▶ **TASK GOAL**
Look through the material below. Return exactly the lines from the one with "yellow star: (57, 65) -> (38, 45), size x0.7" through the one with "purple arrow: (92, 115)", both included.

── DATASET CONTENT ──

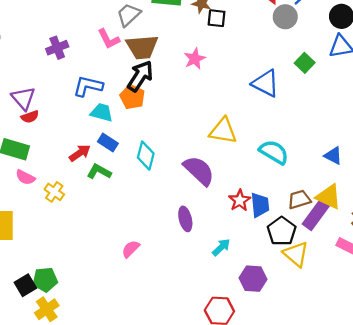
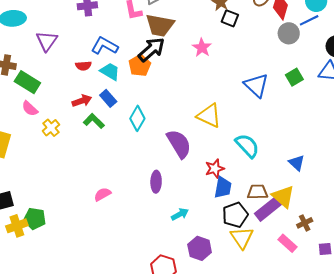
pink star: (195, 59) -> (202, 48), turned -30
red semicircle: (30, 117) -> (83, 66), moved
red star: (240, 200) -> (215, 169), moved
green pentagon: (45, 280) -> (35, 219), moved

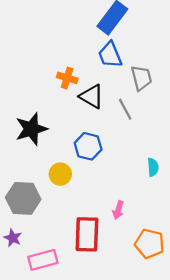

───
── DATASET CONTENT ──

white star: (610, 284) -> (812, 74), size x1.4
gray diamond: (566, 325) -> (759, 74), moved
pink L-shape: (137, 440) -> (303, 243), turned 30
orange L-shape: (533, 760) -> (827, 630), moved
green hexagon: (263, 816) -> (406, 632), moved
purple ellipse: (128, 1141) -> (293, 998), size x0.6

───
── DATASET CONTENT ──

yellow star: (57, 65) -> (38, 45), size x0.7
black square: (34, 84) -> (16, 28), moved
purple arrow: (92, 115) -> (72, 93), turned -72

───

▶ **ANSWER BOX**
yellow star: (57, 65) -> (38, 45), size x0.7
black square: (34, 84) -> (16, 28), moved
purple arrow: (92, 115) -> (72, 93), turned -72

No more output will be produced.